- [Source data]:
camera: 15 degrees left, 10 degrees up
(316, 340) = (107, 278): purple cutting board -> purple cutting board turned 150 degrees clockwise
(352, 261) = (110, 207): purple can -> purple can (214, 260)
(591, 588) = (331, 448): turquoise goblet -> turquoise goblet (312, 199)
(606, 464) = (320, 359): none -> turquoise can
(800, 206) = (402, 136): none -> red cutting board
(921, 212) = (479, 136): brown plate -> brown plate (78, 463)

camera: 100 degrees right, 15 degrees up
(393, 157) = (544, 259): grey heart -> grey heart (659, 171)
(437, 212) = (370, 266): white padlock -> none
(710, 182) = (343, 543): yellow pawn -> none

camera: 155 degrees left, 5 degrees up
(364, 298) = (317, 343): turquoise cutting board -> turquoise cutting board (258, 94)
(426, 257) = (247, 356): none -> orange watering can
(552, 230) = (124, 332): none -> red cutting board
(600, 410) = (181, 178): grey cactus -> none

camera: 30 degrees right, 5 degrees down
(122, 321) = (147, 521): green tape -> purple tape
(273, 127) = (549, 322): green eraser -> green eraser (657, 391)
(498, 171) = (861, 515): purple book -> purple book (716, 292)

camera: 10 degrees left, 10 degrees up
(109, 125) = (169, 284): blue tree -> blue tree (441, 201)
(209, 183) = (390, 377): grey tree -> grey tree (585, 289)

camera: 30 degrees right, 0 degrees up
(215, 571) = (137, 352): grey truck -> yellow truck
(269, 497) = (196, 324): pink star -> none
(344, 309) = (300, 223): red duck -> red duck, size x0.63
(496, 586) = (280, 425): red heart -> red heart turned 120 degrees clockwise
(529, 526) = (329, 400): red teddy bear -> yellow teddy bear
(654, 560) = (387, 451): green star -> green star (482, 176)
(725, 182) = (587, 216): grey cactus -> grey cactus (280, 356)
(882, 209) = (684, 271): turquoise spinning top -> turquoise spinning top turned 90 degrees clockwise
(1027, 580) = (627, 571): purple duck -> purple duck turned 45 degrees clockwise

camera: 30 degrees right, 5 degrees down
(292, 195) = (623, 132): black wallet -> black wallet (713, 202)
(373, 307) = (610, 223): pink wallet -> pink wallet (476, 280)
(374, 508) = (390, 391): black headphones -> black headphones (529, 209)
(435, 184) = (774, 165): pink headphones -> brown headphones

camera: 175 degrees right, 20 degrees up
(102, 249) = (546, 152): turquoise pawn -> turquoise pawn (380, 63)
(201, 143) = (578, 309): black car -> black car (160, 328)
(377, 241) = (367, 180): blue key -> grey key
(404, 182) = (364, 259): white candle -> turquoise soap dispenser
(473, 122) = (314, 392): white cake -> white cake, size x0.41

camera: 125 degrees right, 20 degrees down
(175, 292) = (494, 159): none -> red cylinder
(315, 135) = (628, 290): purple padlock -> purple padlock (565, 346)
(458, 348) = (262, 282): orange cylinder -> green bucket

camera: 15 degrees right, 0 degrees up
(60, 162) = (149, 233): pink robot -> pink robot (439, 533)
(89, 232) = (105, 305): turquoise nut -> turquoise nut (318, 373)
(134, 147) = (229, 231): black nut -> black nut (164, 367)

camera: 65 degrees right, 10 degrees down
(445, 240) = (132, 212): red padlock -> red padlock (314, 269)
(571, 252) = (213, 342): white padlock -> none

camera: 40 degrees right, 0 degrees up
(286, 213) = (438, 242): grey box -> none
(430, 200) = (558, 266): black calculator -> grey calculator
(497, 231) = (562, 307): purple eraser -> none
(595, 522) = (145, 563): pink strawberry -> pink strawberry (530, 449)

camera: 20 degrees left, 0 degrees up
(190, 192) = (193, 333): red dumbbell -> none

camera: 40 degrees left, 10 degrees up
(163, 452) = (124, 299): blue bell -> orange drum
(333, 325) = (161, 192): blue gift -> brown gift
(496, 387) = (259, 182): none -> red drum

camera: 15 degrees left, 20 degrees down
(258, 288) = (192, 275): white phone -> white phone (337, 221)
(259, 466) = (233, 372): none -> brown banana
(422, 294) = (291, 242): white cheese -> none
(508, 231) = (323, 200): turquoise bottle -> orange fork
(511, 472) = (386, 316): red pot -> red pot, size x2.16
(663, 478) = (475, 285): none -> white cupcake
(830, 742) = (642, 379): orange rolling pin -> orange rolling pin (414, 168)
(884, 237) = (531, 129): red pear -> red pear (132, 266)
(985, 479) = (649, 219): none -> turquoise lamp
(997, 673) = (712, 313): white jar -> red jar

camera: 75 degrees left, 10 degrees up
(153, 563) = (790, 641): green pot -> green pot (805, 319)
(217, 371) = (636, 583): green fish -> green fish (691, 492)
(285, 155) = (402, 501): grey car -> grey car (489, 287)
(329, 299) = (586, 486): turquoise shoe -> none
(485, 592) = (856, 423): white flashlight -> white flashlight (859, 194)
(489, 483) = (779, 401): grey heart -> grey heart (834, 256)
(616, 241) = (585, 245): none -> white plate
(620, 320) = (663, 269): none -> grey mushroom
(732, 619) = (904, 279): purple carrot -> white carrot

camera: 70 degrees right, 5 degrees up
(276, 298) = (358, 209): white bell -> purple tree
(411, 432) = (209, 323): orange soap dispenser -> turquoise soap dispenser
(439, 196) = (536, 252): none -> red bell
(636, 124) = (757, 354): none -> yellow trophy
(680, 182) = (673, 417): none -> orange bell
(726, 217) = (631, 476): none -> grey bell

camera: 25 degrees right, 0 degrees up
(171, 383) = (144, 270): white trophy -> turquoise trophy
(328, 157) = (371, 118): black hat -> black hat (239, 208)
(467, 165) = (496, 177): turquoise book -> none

- [YOUR OBJECTIVE]: Start with the line above that contains "camera: 40 degrees left, 10 degrees up" and stop after the line that contains "camera: 70 degrees right, 5 degrees up". Output those lines exactly, and only those.

- [ANSWER SECTION]:
camera: 40 degrees left, 10 degrees up
(163, 452) = (124, 299): blue bell -> orange drum
(333, 325) = (161, 192): blue gift -> brown gift
(496, 387) = (259, 182): none -> red drum

camera: 15 degrees left, 20 degrees down
(258, 288) = (192, 275): white phone -> white phone (337, 221)
(259, 466) = (233, 372): none -> brown banana
(422, 294) = (291, 242): white cheese -> none
(508, 231) = (323, 200): turquoise bottle -> orange fork
(511, 472) = (386, 316): red pot -> red pot, size x2.16
(663, 478) = (475, 285): none -> white cupcake
(830, 742) = (642, 379): orange rolling pin -> orange rolling pin (414, 168)
(884, 237) = (531, 129): red pear -> red pear (132, 266)
(985, 479) = (649, 219): none -> turquoise lamp
(997, 673) = (712, 313): white jar -> red jar

camera: 75 degrees left, 10 degrees up
(153, 563) = (790, 641): green pot -> green pot (805, 319)
(217, 371) = (636, 583): green fish -> green fish (691, 492)
(285, 155) = (402, 501): grey car -> grey car (489, 287)
(329, 299) = (586, 486): turquoise shoe -> none
(485, 592) = (856, 423): white flashlight -> white flashlight (859, 194)
(489, 483) = (779, 401): grey heart -> grey heart (834, 256)
(616, 241) = (585, 245): none -> white plate
(620, 320) = (663, 269): none -> grey mushroom
(732, 619) = (904, 279): purple carrot -> white carrot

camera: 70 degrees right, 5 degrees up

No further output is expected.